[Given records]

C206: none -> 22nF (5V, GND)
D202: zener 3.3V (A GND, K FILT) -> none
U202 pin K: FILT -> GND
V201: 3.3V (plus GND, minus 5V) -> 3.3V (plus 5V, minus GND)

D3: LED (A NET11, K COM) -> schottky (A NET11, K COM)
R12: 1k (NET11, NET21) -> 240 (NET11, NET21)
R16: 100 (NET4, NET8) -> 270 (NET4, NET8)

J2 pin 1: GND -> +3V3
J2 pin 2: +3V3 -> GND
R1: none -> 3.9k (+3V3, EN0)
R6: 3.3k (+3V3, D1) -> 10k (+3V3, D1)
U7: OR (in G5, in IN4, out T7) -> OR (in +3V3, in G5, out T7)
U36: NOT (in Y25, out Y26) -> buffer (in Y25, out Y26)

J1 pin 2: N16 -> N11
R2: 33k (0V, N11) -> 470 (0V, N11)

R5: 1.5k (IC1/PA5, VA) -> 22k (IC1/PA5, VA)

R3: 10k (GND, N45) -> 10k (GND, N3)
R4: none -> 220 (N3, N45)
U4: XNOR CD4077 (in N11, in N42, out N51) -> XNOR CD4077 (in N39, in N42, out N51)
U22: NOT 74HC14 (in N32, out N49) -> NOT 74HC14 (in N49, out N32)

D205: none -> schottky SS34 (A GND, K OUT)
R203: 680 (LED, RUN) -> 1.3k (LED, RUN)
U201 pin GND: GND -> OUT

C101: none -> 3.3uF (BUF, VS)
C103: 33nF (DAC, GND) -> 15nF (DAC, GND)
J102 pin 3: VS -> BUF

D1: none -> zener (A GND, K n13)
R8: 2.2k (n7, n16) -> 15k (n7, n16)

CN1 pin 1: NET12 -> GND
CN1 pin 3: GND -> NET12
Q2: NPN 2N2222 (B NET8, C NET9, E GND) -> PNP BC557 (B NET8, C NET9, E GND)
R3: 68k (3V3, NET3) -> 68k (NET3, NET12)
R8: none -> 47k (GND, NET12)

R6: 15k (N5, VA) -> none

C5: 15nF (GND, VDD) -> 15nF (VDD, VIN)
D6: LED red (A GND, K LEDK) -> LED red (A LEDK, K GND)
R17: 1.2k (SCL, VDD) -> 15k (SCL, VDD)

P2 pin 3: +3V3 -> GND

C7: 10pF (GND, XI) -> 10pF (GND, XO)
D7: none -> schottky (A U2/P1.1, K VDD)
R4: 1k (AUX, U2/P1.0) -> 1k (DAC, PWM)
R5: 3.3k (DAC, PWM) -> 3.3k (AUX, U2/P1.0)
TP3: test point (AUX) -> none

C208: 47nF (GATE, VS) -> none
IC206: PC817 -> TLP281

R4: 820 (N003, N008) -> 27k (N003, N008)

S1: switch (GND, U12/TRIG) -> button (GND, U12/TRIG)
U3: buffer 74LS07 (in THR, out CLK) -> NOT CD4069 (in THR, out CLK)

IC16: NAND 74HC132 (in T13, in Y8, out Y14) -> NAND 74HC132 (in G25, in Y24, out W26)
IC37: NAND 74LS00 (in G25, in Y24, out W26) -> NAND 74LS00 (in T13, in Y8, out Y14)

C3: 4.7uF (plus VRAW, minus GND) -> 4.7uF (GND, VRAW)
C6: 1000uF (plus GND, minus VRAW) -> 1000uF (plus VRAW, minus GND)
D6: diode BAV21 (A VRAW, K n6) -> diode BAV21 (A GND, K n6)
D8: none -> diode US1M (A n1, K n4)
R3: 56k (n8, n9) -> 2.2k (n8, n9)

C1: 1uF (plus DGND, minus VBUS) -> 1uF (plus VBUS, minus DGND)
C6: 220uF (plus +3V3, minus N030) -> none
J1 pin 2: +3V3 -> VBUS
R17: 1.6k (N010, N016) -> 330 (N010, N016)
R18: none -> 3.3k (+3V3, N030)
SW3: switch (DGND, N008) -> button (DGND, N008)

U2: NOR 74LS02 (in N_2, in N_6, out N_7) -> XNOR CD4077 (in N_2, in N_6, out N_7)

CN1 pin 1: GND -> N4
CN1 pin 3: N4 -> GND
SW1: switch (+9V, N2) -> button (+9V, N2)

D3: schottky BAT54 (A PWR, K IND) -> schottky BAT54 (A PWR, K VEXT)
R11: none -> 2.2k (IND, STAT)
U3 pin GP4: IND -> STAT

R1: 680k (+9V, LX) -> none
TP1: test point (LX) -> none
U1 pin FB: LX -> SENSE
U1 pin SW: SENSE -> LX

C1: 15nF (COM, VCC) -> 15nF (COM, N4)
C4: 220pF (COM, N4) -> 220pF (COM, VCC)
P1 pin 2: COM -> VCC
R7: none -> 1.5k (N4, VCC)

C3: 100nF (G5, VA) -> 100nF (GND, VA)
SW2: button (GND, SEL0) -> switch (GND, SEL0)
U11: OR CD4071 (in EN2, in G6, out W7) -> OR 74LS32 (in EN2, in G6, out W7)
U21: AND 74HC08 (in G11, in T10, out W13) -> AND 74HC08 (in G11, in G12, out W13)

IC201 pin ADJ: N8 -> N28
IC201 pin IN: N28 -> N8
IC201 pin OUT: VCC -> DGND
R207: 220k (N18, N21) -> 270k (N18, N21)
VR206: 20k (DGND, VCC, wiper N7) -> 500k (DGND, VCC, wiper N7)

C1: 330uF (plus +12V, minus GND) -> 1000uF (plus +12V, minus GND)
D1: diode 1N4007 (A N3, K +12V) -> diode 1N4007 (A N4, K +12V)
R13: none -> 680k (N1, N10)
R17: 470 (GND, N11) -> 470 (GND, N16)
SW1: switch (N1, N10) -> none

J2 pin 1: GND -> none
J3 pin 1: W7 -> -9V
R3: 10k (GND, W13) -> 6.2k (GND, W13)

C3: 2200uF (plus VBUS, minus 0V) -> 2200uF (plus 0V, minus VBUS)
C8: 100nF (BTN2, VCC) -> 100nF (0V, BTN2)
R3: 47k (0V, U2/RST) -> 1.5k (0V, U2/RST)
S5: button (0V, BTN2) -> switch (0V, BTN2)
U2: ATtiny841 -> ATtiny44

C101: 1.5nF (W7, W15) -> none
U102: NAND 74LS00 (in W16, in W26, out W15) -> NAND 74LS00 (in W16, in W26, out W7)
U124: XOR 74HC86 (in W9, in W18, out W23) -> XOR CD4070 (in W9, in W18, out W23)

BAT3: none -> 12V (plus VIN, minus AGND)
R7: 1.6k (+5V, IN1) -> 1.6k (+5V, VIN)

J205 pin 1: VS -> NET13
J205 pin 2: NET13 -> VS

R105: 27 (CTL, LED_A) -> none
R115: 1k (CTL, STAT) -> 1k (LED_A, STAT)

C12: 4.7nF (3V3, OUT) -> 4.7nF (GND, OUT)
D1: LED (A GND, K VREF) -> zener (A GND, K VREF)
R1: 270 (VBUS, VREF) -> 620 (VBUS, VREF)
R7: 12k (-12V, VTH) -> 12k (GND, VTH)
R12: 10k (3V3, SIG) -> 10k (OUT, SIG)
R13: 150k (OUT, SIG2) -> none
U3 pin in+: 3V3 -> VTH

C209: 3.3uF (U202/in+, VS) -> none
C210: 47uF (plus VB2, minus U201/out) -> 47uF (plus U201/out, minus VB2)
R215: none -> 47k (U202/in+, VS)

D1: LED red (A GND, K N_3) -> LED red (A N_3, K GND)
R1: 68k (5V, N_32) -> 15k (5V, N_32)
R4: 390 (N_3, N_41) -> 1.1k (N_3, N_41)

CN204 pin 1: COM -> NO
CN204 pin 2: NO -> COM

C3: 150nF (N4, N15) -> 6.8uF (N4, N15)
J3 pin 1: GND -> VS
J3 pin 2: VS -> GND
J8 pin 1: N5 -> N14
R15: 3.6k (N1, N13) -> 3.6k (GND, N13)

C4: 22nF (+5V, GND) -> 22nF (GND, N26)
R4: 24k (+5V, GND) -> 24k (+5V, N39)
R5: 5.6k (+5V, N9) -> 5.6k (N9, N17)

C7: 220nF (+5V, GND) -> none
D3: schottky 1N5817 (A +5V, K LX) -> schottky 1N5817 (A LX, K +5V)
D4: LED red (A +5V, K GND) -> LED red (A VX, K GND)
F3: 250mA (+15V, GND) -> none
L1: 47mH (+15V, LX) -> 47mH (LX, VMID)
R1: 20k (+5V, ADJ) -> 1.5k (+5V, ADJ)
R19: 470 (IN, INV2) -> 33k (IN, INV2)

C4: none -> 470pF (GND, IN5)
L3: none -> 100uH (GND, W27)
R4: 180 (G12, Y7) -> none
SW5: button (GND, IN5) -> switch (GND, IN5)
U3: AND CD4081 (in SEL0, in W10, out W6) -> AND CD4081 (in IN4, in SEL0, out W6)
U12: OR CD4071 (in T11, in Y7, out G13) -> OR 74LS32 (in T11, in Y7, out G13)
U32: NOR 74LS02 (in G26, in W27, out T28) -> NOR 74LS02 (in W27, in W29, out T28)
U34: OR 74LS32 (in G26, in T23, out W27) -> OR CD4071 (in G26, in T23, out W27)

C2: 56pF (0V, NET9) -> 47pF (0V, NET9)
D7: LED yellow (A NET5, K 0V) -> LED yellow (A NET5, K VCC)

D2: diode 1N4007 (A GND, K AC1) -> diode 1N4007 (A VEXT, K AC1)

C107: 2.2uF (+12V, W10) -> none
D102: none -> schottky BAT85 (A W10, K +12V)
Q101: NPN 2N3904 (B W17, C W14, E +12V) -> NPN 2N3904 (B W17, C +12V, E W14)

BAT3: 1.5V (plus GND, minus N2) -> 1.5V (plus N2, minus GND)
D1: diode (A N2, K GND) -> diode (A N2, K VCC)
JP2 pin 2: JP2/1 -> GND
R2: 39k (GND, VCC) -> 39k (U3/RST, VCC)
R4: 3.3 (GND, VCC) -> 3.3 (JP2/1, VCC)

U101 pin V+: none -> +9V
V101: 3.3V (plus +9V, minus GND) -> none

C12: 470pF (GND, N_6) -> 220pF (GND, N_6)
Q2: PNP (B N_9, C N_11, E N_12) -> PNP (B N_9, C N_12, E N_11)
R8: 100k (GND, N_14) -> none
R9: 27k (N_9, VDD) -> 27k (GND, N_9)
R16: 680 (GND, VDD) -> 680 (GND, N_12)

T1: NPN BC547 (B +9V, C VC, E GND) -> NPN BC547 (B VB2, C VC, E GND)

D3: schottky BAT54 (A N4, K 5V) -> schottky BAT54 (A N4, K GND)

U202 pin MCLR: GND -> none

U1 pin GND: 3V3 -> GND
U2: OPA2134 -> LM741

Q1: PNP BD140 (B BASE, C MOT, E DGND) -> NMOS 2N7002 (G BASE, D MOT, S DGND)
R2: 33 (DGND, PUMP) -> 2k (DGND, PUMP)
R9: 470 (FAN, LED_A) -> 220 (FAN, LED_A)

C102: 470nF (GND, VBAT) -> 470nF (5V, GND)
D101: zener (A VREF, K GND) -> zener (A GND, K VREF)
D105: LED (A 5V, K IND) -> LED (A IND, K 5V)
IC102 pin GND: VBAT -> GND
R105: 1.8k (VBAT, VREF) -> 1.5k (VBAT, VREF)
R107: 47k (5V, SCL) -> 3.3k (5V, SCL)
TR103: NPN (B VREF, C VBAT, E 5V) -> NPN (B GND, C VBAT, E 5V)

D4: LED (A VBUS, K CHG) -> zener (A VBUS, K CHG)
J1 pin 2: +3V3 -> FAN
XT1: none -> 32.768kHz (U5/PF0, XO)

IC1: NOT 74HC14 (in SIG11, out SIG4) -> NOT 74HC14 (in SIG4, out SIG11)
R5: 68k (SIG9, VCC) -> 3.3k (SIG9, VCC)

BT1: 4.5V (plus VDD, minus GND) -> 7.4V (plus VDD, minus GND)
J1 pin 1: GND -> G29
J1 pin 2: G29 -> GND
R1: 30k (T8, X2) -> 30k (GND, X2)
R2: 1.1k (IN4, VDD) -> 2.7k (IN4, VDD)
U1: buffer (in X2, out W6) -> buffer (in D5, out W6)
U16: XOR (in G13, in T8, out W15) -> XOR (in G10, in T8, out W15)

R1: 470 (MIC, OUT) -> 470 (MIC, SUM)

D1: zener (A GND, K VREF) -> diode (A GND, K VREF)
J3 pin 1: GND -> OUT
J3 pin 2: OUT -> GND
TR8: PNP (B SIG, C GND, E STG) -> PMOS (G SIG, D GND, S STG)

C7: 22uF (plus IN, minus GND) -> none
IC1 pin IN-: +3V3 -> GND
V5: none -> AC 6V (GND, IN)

[Exercise] Whenever the string "VREF" shows up in a line above, copy that line.

[Solution for this task]
D1: LED (A GND, K VREF) -> zener (A GND, K VREF)
R1: 270 (VBUS, VREF) -> 620 (VBUS, VREF)
D101: zener (A VREF, K GND) -> zener (A GND, K VREF)
R105: 1.8k (VBAT, VREF) -> 1.5k (VBAT, VREF)
TR103: NPN (B VREF, C VBAT, E 5V) -> NPN (B GND, C VBAT, E 5V)
D1: zener (A GND, K VREF) -> diode (A GND, K VREF)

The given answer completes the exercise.